[Records from a dataset]
↓↓↓
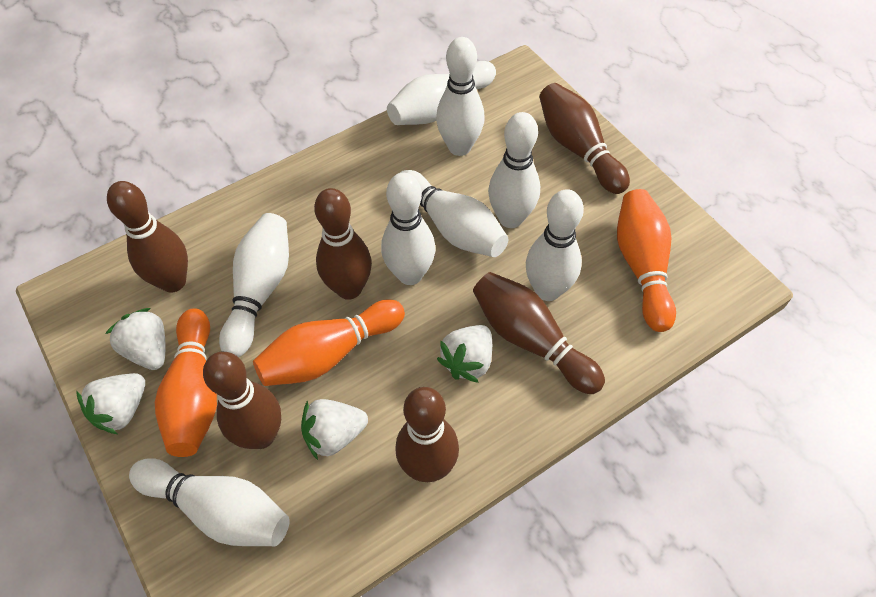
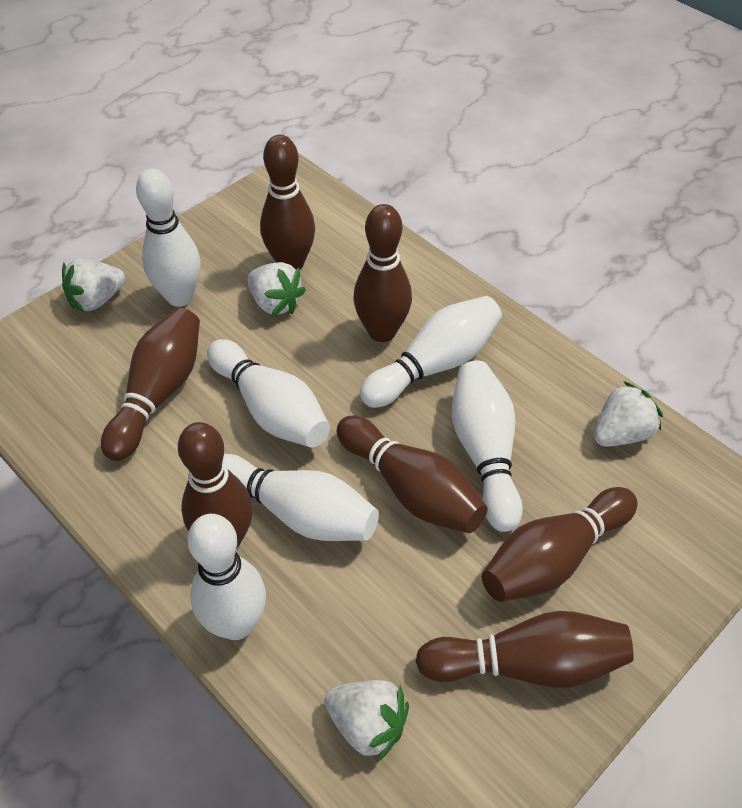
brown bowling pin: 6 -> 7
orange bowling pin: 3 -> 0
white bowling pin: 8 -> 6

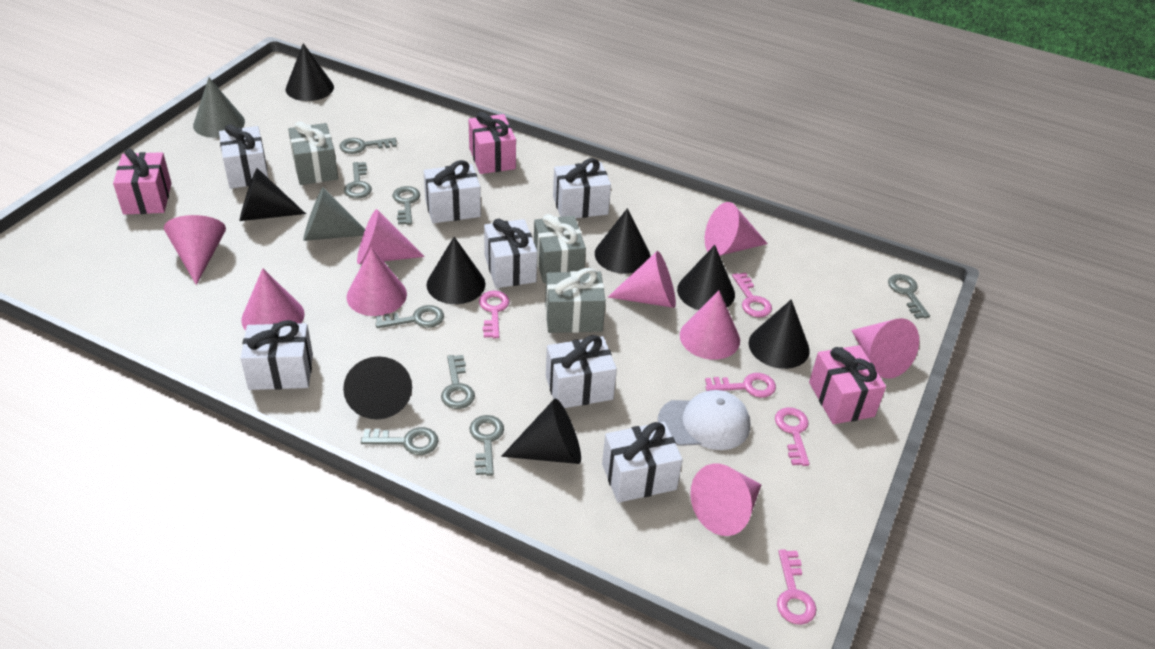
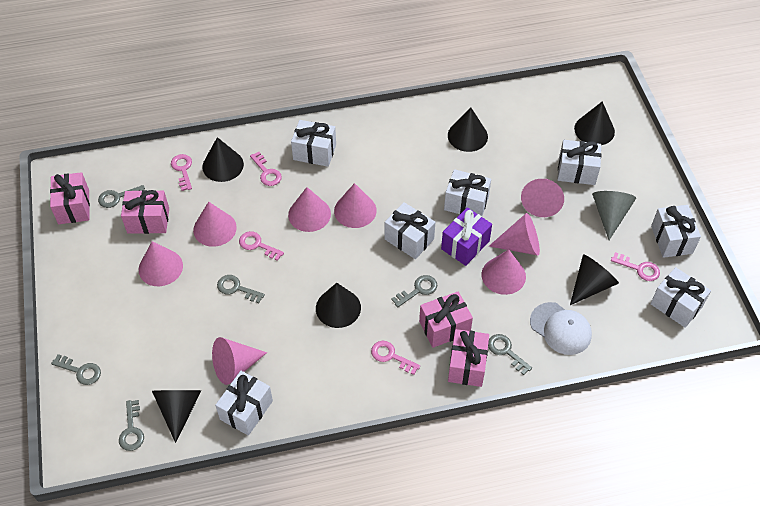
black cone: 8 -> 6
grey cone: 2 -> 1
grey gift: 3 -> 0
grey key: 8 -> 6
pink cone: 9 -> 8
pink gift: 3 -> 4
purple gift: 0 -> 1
↑↑↑
> [Instructions to follow]:
Please transcribe the lines from the one containing "grey key: 8 -> 6" through the last line of the records. Include both ends and nothing else.

> [Problem solution]:
grey key: 8 -> 6
pink cone: 9 -> 8
pink gift: 3 -> 4
purple gift: 0 -> 1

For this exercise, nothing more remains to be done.